> [Problem statement]:
Copy every line of the listing that holds the string "MOSI".
(Record extracts begins)
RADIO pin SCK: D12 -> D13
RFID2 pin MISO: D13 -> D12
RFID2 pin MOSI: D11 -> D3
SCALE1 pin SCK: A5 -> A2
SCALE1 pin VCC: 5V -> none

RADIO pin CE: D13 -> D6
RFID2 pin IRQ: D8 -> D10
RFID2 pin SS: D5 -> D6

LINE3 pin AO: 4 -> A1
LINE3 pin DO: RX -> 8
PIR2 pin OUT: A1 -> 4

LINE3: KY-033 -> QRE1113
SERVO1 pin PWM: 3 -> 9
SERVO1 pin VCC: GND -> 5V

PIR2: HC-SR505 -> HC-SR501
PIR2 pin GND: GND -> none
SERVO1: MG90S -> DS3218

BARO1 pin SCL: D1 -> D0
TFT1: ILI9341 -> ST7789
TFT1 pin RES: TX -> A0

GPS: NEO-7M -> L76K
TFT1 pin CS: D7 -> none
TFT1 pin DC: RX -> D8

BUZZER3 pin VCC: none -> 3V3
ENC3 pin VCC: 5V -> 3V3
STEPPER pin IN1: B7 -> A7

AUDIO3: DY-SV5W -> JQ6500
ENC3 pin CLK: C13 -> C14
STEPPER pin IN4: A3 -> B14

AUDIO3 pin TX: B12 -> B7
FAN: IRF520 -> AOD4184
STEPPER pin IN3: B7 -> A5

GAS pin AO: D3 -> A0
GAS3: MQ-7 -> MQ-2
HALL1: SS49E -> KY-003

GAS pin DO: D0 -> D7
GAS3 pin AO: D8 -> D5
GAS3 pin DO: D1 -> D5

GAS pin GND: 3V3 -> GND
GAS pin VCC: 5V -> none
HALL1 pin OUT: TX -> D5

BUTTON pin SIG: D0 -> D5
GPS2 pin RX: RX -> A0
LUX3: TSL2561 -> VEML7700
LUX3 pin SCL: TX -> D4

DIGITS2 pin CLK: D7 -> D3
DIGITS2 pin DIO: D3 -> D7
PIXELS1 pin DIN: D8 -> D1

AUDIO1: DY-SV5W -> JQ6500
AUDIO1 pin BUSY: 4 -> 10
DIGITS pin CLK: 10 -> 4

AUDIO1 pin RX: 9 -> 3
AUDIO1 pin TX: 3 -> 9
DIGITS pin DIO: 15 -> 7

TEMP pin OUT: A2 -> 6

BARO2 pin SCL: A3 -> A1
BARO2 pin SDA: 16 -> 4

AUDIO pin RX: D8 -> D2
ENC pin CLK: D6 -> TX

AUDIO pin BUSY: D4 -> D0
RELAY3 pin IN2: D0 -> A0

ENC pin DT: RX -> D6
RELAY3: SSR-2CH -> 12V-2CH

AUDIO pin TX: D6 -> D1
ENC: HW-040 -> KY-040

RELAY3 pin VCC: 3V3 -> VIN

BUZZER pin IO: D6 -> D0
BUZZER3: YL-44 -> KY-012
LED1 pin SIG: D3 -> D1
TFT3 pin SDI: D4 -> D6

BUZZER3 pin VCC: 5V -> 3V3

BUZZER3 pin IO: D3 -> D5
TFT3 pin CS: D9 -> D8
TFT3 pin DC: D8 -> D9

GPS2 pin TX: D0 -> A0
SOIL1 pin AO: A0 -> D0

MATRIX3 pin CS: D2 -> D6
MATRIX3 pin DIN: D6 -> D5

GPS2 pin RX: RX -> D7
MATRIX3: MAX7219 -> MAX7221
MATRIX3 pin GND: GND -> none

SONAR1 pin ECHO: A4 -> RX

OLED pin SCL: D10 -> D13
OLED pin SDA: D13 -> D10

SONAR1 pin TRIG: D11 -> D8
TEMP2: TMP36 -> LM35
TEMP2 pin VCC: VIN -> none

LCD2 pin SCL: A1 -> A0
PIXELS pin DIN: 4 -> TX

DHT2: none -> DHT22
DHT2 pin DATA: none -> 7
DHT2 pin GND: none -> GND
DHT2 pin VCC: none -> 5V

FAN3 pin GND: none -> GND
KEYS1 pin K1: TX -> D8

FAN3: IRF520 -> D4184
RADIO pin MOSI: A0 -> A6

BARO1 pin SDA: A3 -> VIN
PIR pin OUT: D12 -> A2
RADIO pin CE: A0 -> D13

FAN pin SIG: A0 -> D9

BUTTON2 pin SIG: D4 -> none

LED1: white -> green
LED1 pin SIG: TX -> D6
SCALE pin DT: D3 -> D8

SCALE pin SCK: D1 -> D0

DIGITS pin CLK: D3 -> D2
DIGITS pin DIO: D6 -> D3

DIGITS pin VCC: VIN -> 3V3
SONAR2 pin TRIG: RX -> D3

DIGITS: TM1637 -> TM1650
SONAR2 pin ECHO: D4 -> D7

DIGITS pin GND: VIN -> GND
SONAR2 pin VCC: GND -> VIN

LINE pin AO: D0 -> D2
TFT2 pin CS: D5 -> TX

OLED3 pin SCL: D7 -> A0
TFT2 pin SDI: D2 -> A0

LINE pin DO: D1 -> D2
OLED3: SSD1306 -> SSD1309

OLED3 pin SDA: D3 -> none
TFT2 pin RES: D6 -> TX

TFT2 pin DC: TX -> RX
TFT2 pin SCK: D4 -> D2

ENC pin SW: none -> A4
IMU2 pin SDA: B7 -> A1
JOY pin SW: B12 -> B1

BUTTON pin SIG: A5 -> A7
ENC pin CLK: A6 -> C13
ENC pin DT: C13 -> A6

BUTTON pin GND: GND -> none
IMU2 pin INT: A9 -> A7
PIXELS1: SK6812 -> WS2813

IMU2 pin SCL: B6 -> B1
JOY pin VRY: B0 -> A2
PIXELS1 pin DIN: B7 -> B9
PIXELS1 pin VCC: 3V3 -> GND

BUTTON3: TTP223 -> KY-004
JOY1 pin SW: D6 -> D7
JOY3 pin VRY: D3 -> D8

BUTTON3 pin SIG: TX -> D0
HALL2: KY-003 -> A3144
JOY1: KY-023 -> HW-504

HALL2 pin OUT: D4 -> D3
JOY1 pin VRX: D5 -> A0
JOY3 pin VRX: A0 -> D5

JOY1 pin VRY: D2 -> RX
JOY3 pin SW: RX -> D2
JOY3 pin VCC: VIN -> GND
(Record extracts ends)
> [Output of the task]:
RFID2 pin MOSI: D11 -> D3
RADIO pin MOSI: A0 -> A6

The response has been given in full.